[Before and after images]
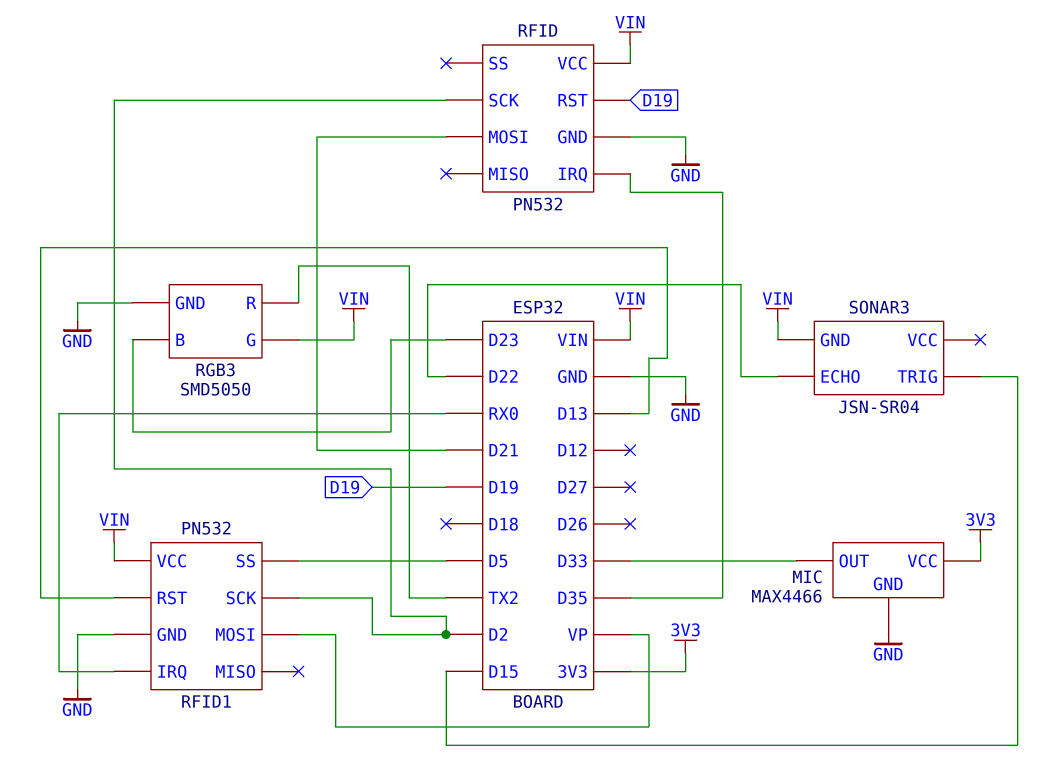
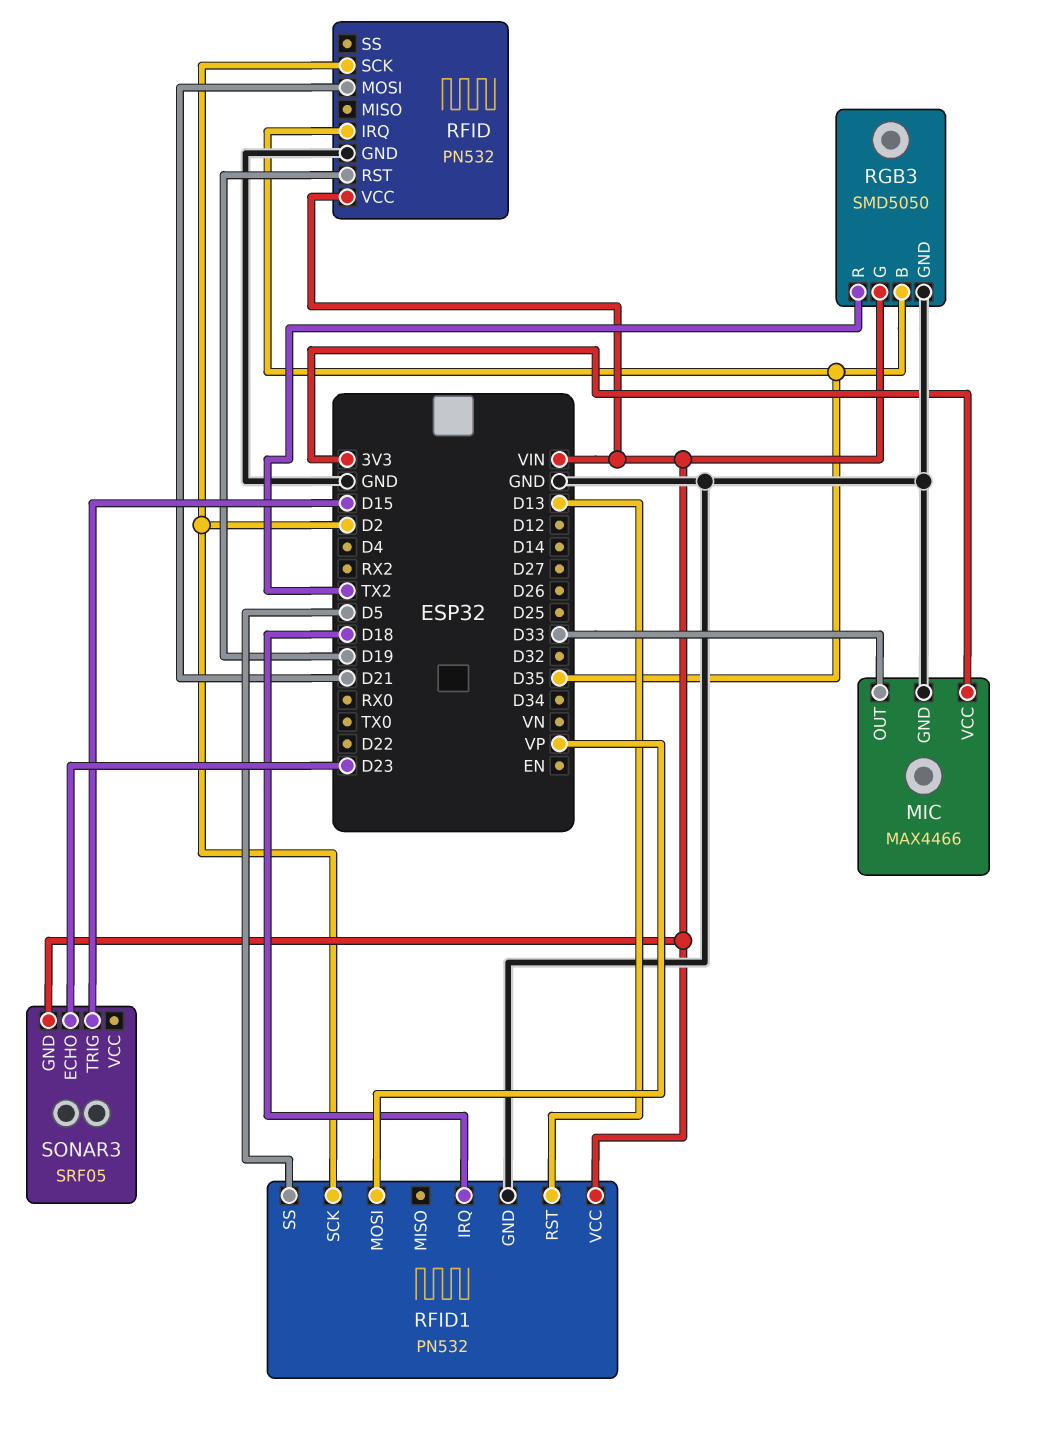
RFID1 pin IRQ: RX0 -> D18
RGB3 pin B: D23 -> D35
SONAR3: JSN-SR04 -> SRF05
SONAR3 pin ECHO: D22 -> D23

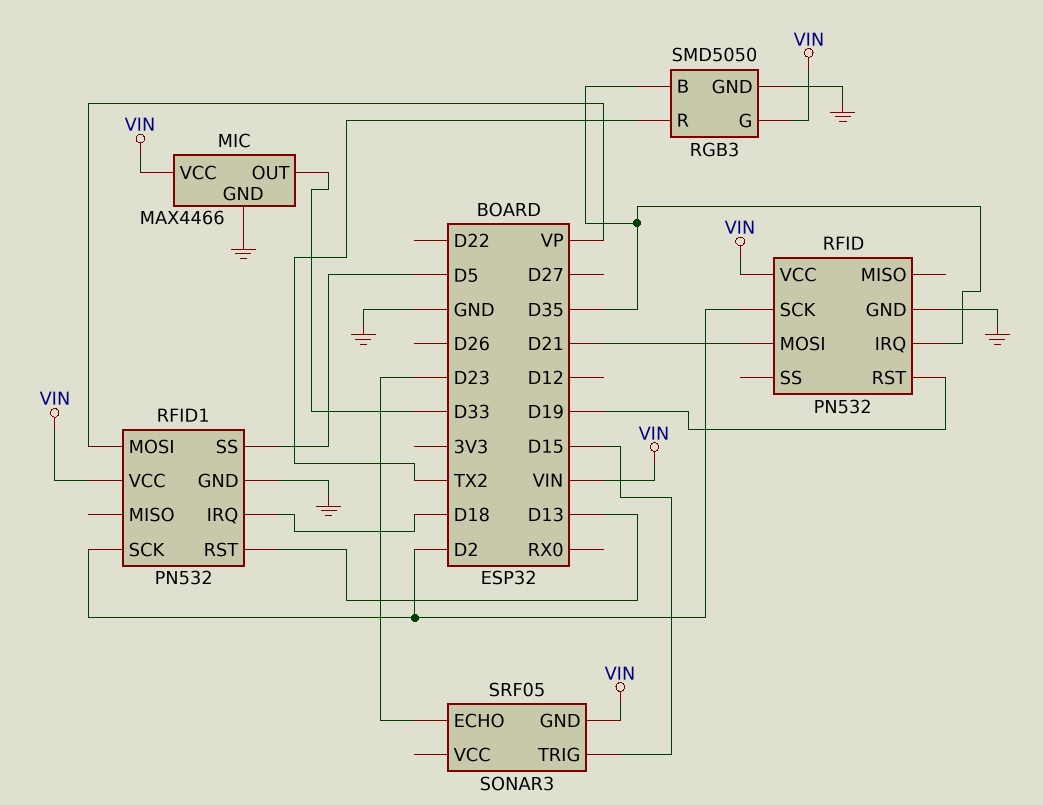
MIC pin VCC: 3V3 -> VIN

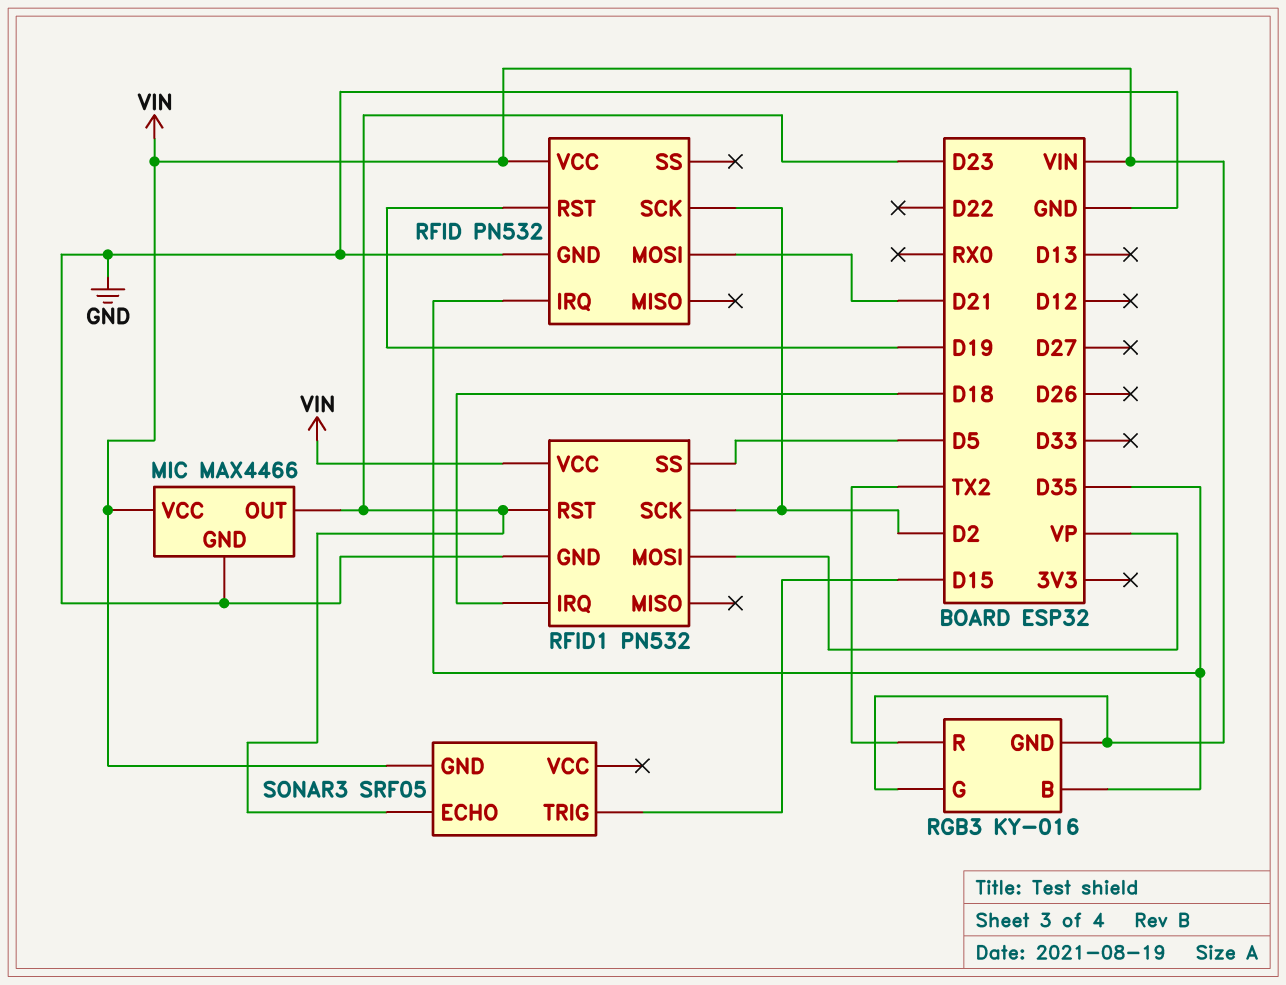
MIC pin OUT: D33 -> D23
RFID1 pin RST: D13 -> D23
RGB3: SMD5050 -> KY-016
RGB3 pin GND: GND -> VIN

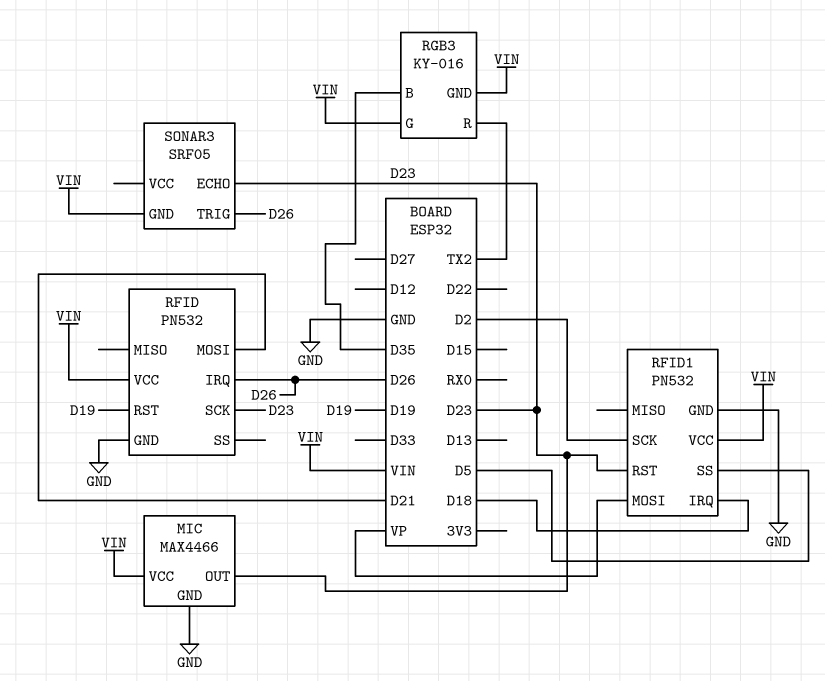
RFID pin IRQ: D35 -> D26
RFID pin SCK: D2 -> D23
SONAR3 pin TRIG: D15 -> D26

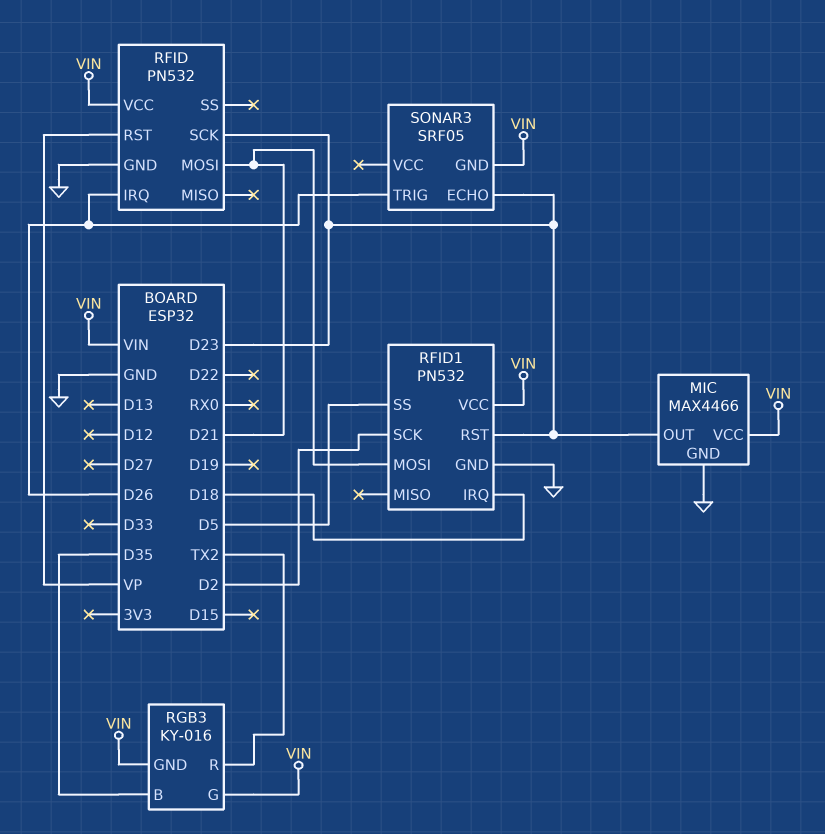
RFID pin RST: D19 -> VP
RFID1 pin MOSI: VP -> D21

Problem description:
Take the data above and set it down exactly, images excluded.

Reply to the task:
RFID1 pin IRQ: RX0 -> D18
RGB3 pin B: D23 -> D35
SONAR3: JSN-SR04 -> SRF05
SONAR3 pin ECHO: D22 -> D23

MIC pin VCC: 3V3 -> VIN

MIC pin OUT: D33 -> D23
RFID1 pin RST: D13 -> D23
RGB3: SMD5050 -> KY-016
RGB3 pin GND: GND -> VIN

RFID pin IRQ: D35 -> D26
RFID pin SCK: D2 -> D23
SONAR3 pin TRIG: D15 -> D26

RFID pin RST: D19 -> VP
RFID1 pin MOSI: VP -> D21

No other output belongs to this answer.